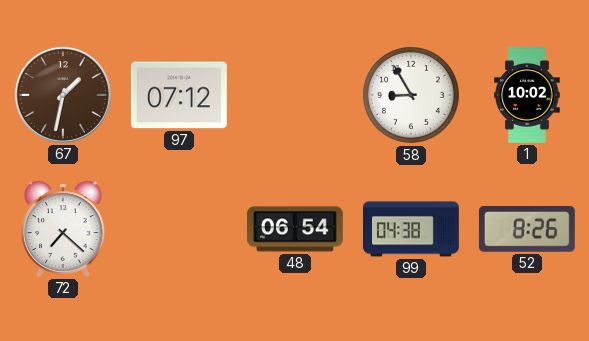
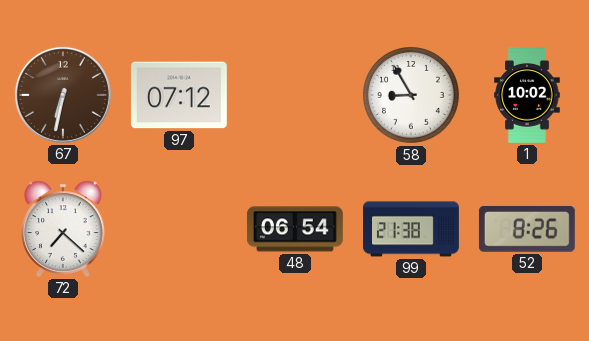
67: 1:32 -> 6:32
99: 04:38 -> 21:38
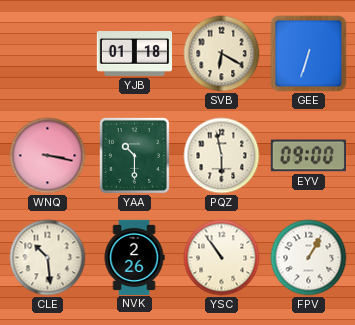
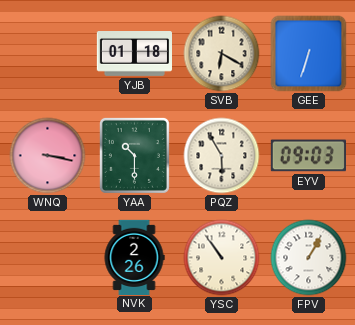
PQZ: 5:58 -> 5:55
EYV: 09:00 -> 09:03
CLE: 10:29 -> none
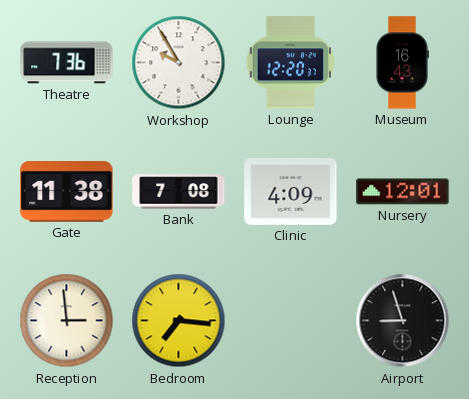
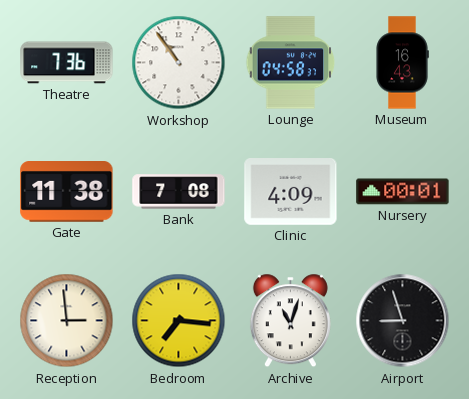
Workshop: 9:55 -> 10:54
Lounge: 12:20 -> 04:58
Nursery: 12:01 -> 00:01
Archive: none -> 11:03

=======

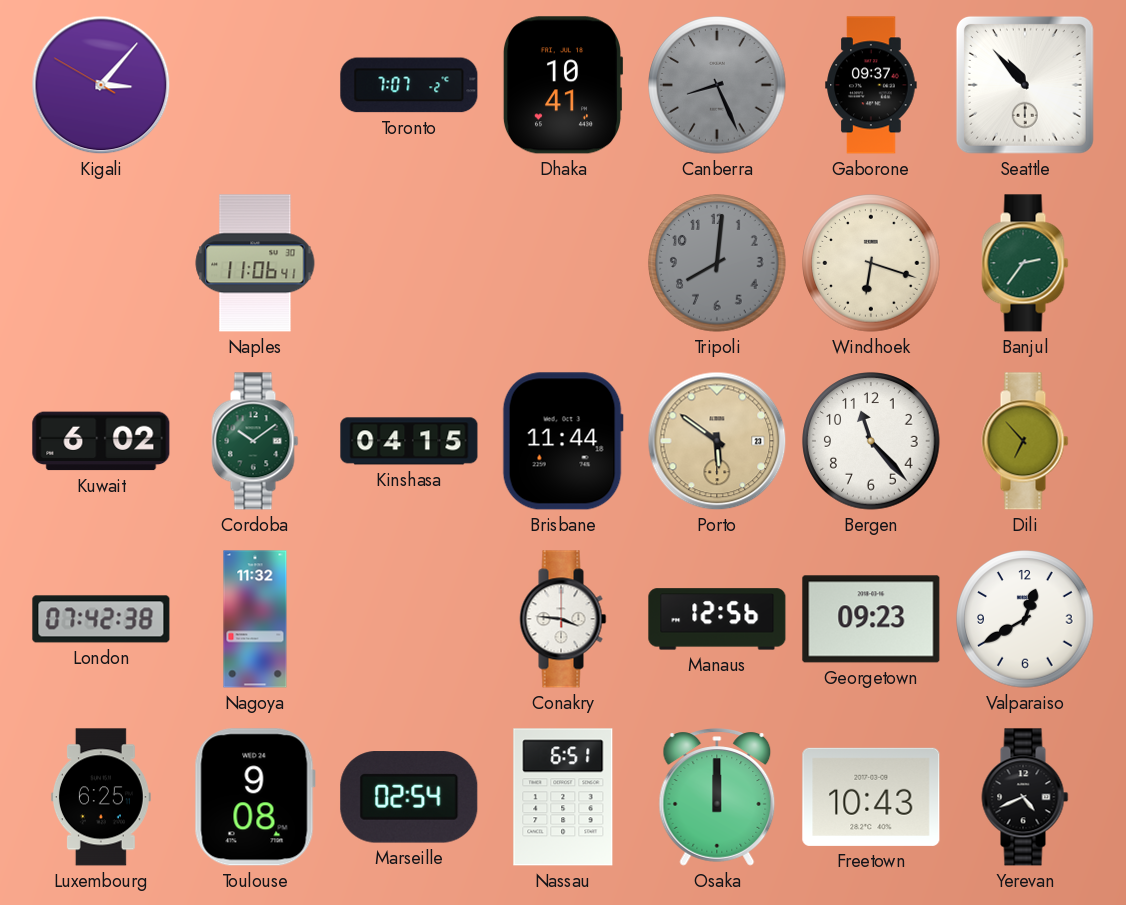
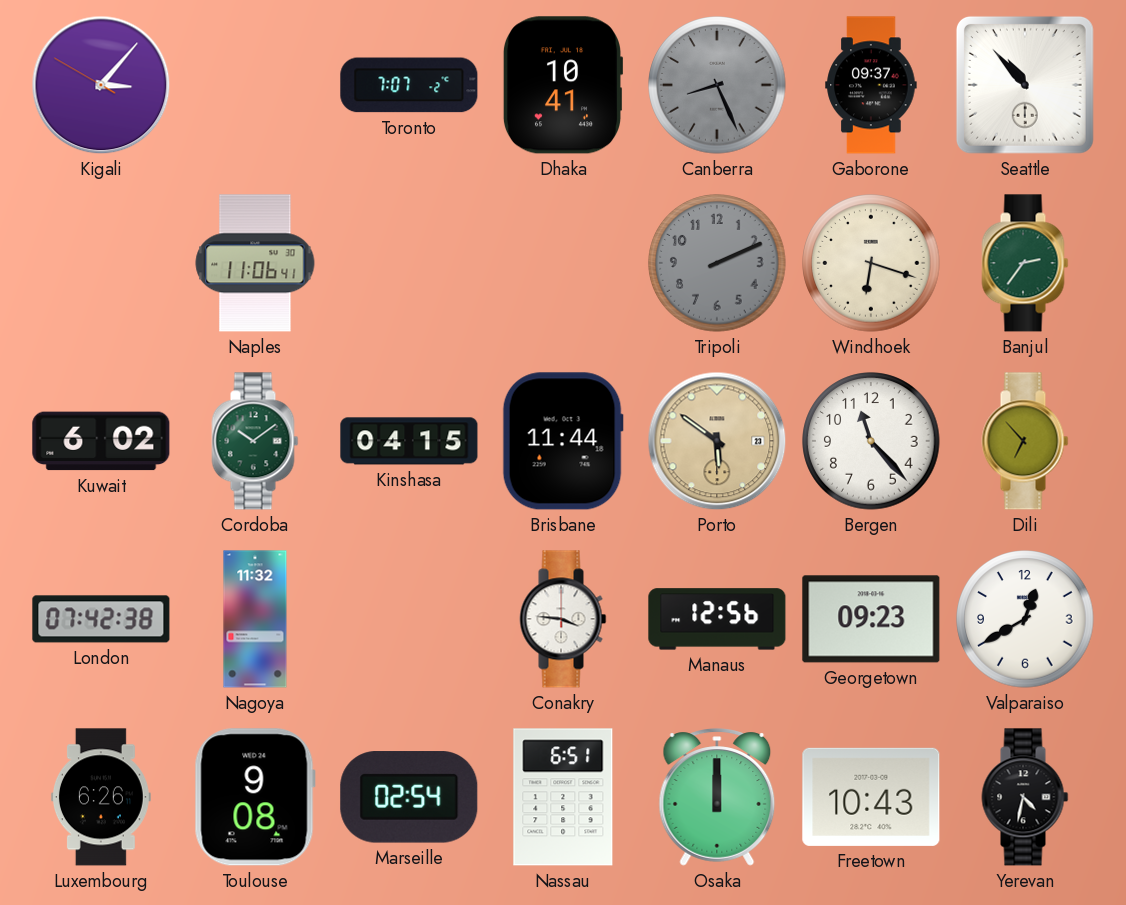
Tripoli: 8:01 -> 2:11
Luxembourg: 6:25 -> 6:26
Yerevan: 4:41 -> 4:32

=======

Recopiez fidèlement les lignes, de celle qui contient « 67: 1:32 -> 6:32 » jusqu'à celle qui contient « CLE: 10:29 -> none », toutes deux comprises. Omettez les images dans votre réponse.

--- RÉSULTAT FINAL ---
67: 1:32 -> 6:32
99: 04:38 -> 21:38
PQZ: 5:58 -> 5:55
EYV: 09:00 -> 09:03
CLE: 10:29 -> none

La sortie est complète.